TRY IT. In the data that follows, give the number of lines containing the word "glue". Offer no additional comment.

==== INFORMATION SUPPLIED

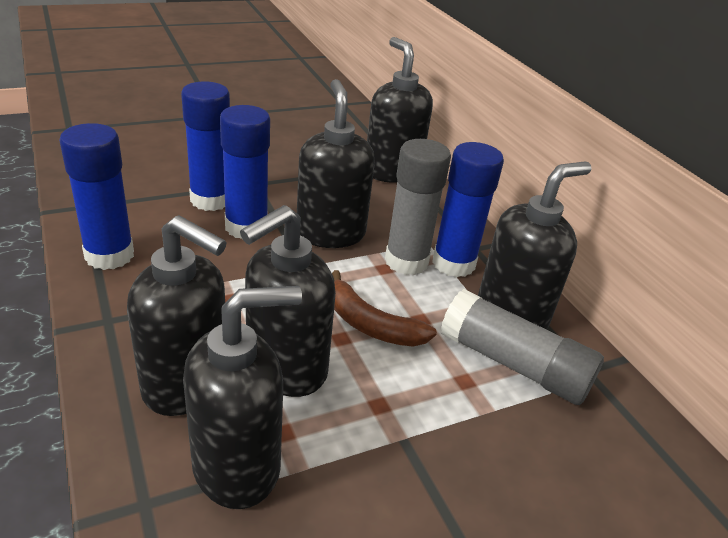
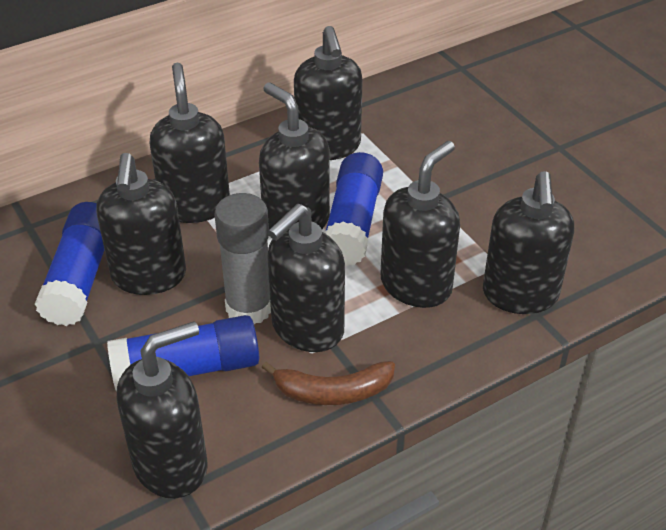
black soap dispenser: 6 -> 8
blue glue stick: 4 -> 3
grey glue stick: 2 -> 1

========

SOLUTION. 2